_What the exercise asks_
The lines to copy from the listing below are those that contain the string "DGND".

_Provided data_

- - - -

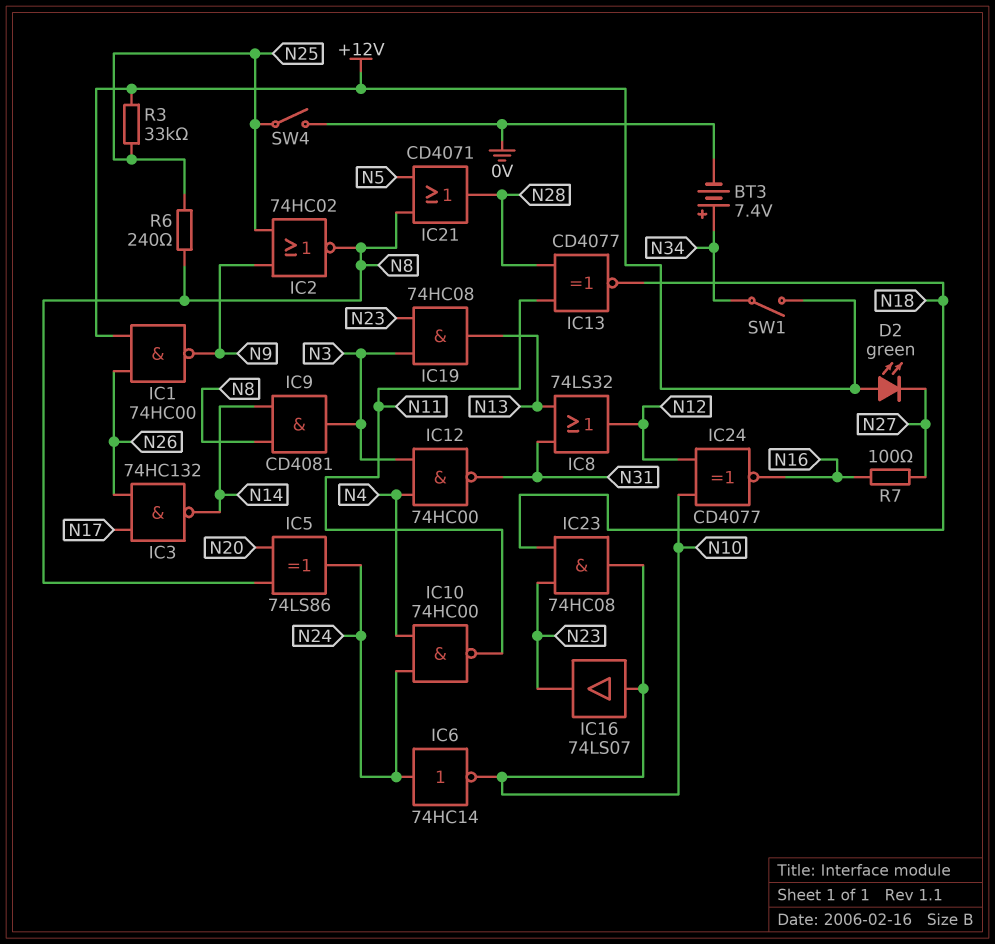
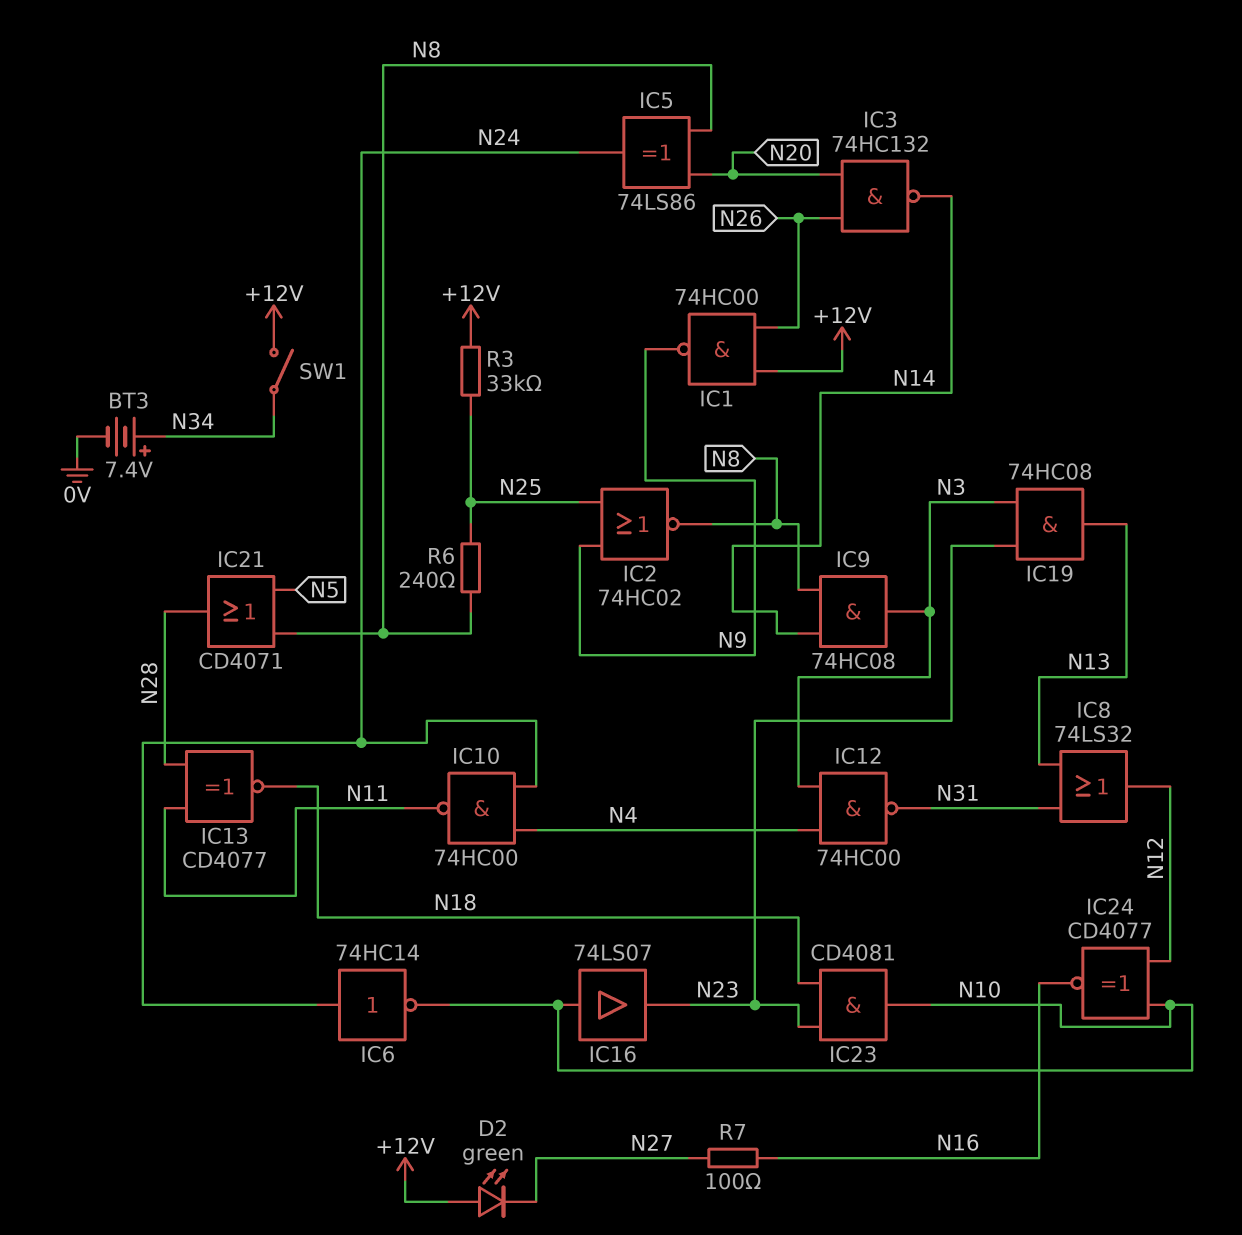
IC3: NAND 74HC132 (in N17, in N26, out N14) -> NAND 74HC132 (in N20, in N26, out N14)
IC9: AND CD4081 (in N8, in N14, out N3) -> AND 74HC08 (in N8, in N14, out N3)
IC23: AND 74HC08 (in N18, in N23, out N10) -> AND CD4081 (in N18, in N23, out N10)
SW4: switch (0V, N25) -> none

- - - -

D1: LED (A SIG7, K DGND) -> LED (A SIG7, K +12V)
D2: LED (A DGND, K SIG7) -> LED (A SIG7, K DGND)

- - - -

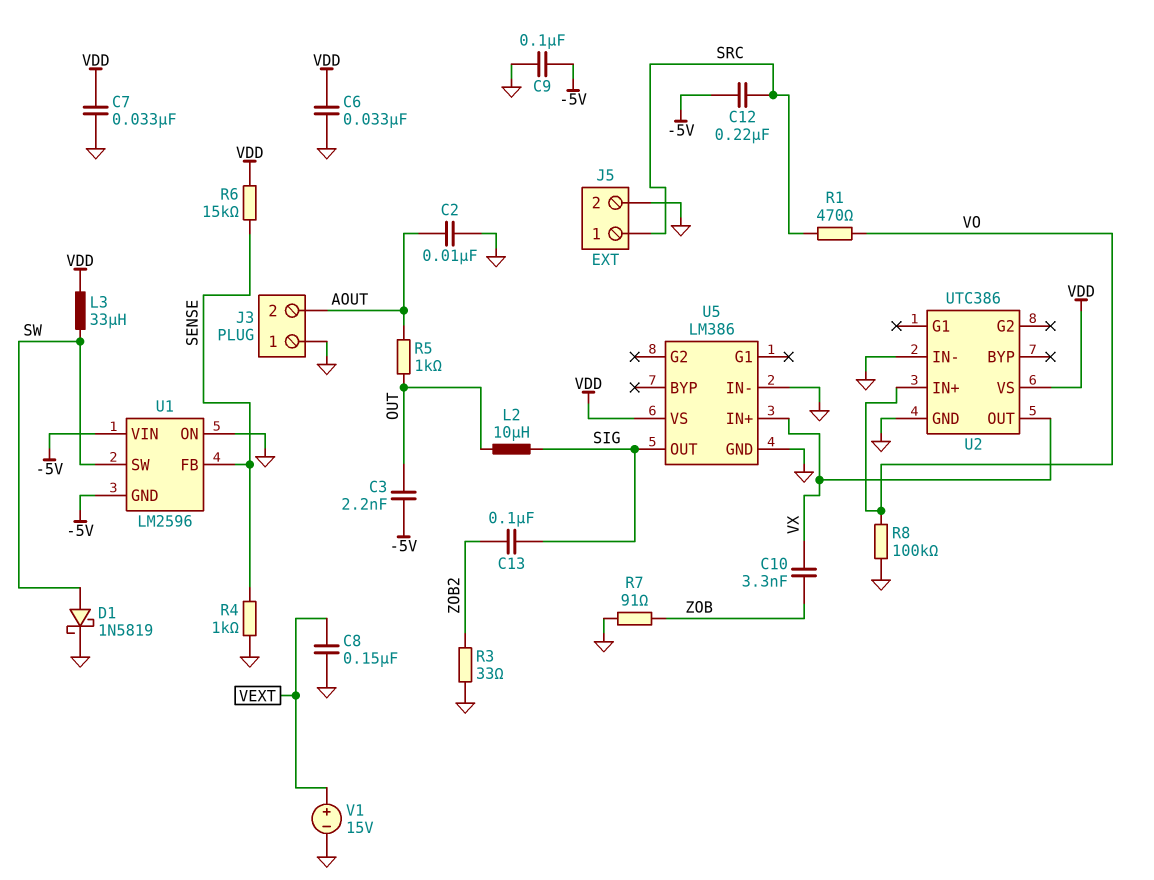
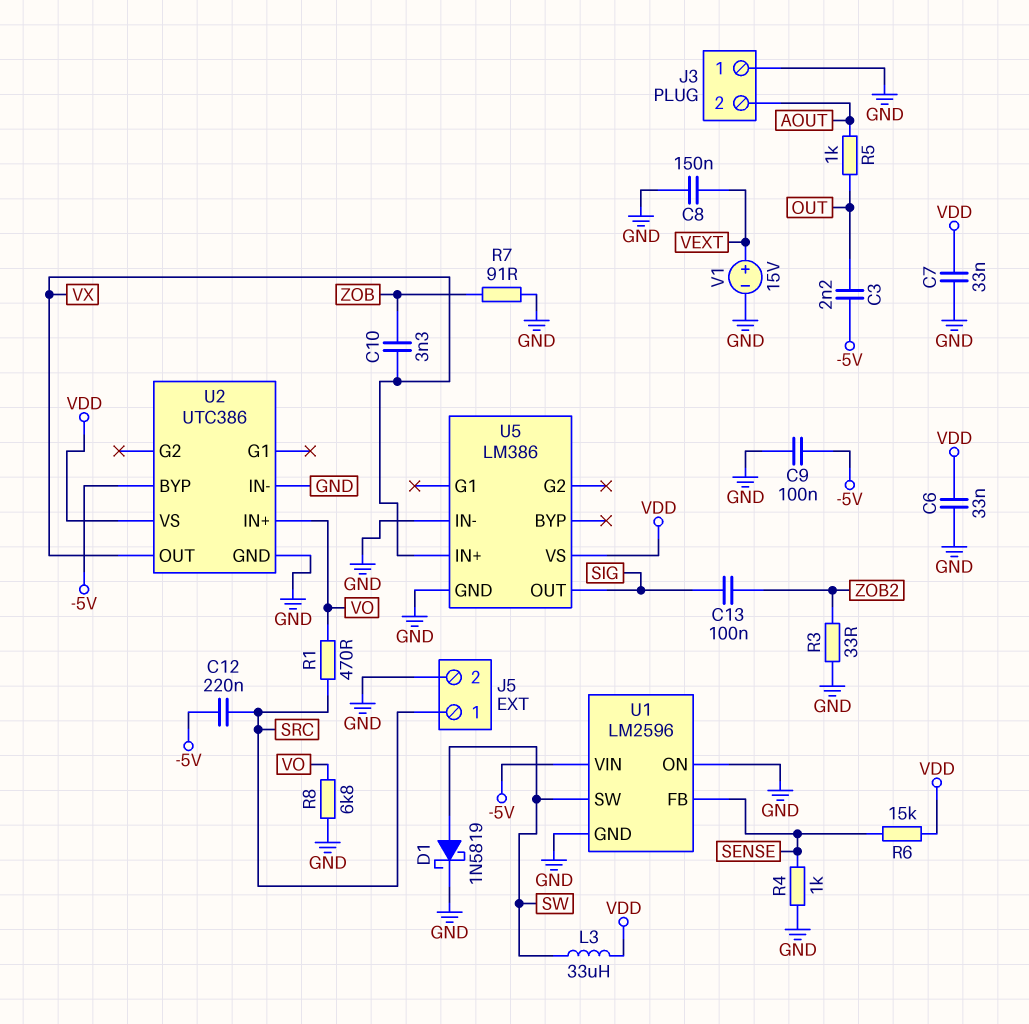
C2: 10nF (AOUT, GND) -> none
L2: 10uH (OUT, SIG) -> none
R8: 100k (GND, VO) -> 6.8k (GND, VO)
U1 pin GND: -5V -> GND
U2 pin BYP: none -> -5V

- - - -

_The answer_
D1: LED (A SIG7, K DGND) -> LED (A SIG7, K +12V)
D2: LED (A DGND, K SIG7) -> LED (A SIG7, K DGND)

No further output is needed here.